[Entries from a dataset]
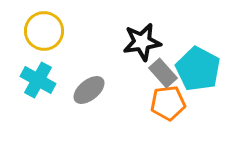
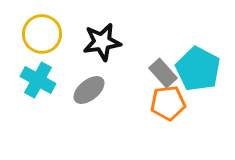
yellow circle: moved 2 px left, 3 px down
black star: moved 40 px left
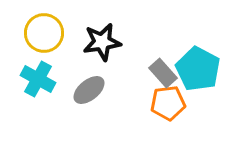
yellow circle: moved 2 px right, 1 px up
cyan cross: moved 1 px up
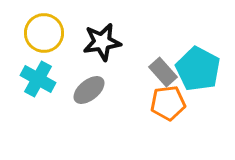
gray rectangle: moved 1 px up
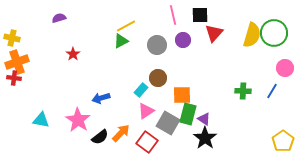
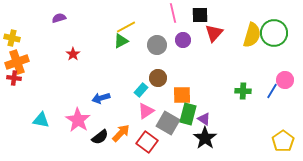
pink line: moved 2 px up
yellow line: moved 1 px down
pink circle: moved 12 px down
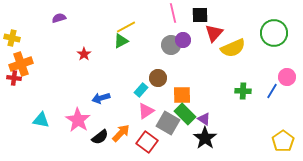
yellow semicircle: moved 19 px left, 13 px down; rotated 50 degrees clockwise
gray circle: moved 14 px right
red star: moved 11 px right
orange cross: moved 4 px right, 2 px down
pink circle: moved 2 px right, 3 px up
green rectangle: moved 3 px left; rotated 60 degrees counterclockwise
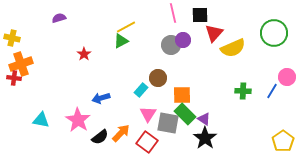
pink triangle: moved 2 px right, 3 px down; rotated 24 degrees counterclockwise
gray square: rotated 20 degrees counterclockwise
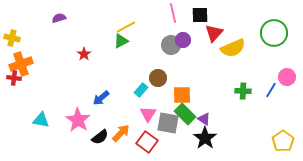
blue line: moved 1 px left, 1 px up
blue arrow: rotated 24 degrees counterclockwise
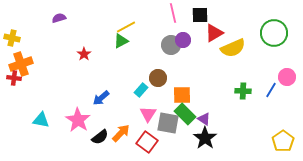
red triangle: rotated 18 degrees clockwise
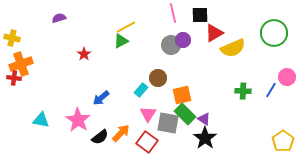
orange square: rotated 12 degrees counterclockwise
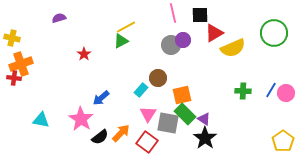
pink circle: moved 1 px left, 16 px down
pink star: moved 3 px right, 1 px up
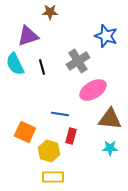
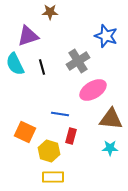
brown triangle: moved 1 px right
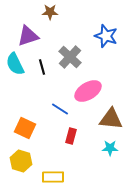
gray cross: moved 8 px left, 4 px up; rotated 15 degrees counterclockwise
pink ellipse: moved 5 px left, 1 px down
blue line: moved 5 px up; rotated 24 degrees clockwise
orange square: moved 4 px up
yellow hexagon: moved 28 px left, 10 px down
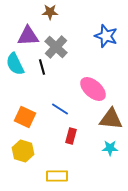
purple triangle: rotated 15 degrees clockwise
gray cross: moved 14 px left, 10 px up
pink ellipse: moved 5 px right, 2 px up; rotated 72 degrees clockwise
orange square: moved 11 px up
yellow hexagon: moved 2 px right, 10 px up
yellow rectangle: moved 4 px right, 1 px up
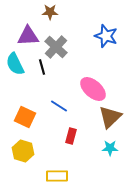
blue line: moved 1 px left, 3 px up
brown triangle: moved 1 px left, 2 px up; rotated 50 degrees counterclockwise
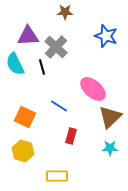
brown star: moved 15 px right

## WORK REQUIRED
Which rows of the listing contain the word "line"? Gather each of them and copy it out in full.

## ANSWER TO THIS PROBLEM
pink line: moved 2 px up
yellow line: moved 1 px down
blue line: moved 1 px left, 1 px up
blue line: moved 5 px up; rotated 24 degrees clockwise
blue line: moved 1 px left, 3 px up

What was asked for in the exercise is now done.